**TASK**
Every line below that holds the string "none" should be copied out.

**RECORDS FOR THIS TASK**
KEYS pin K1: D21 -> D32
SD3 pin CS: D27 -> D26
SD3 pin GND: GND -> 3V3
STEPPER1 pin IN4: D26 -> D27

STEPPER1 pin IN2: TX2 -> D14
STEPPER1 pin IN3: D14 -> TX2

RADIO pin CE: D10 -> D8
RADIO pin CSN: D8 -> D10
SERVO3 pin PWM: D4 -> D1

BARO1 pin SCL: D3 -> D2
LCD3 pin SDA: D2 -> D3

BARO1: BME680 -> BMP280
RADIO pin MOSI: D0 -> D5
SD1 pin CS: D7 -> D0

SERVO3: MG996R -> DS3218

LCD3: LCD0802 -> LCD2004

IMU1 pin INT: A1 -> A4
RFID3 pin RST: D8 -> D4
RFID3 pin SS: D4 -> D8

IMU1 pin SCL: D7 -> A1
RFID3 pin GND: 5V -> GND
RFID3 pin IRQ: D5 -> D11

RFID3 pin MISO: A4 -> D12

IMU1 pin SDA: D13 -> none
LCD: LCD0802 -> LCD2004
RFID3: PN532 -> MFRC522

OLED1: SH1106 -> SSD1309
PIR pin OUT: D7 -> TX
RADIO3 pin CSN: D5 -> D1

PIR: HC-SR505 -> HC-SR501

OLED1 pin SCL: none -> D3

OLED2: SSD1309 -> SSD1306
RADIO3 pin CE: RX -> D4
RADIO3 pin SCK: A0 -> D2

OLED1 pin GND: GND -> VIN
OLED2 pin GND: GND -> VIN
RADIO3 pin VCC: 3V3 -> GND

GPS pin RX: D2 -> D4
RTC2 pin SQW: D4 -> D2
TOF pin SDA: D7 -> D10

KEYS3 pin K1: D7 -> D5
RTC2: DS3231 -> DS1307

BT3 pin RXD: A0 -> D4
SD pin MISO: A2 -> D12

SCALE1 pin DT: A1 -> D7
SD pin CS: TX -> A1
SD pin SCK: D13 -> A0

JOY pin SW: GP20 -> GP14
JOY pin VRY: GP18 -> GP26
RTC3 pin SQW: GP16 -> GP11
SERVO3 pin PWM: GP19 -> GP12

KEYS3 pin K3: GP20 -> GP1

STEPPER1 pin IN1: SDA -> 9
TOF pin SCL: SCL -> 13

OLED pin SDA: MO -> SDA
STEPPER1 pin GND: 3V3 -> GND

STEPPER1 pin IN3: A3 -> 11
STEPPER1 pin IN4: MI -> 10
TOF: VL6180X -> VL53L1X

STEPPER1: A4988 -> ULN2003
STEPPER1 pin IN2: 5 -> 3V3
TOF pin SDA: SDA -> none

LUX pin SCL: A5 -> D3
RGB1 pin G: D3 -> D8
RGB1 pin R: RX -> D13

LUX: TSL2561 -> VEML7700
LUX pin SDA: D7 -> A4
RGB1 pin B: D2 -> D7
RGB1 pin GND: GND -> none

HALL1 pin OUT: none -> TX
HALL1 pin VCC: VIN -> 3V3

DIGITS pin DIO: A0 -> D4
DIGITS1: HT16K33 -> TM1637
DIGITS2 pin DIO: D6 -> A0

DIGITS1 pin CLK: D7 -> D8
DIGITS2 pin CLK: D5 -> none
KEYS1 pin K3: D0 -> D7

**EXERCISE OUTPUT**
IMU1 pin SDA: D13 -> none
OLED1 pin SCL: none -> D3
TOF pin SDA: SDA -> none
RGB1 pin GND: GND -> none
HALL1 pin OUT: none -> TX
DIGITS2 pin CLK: D5 -> none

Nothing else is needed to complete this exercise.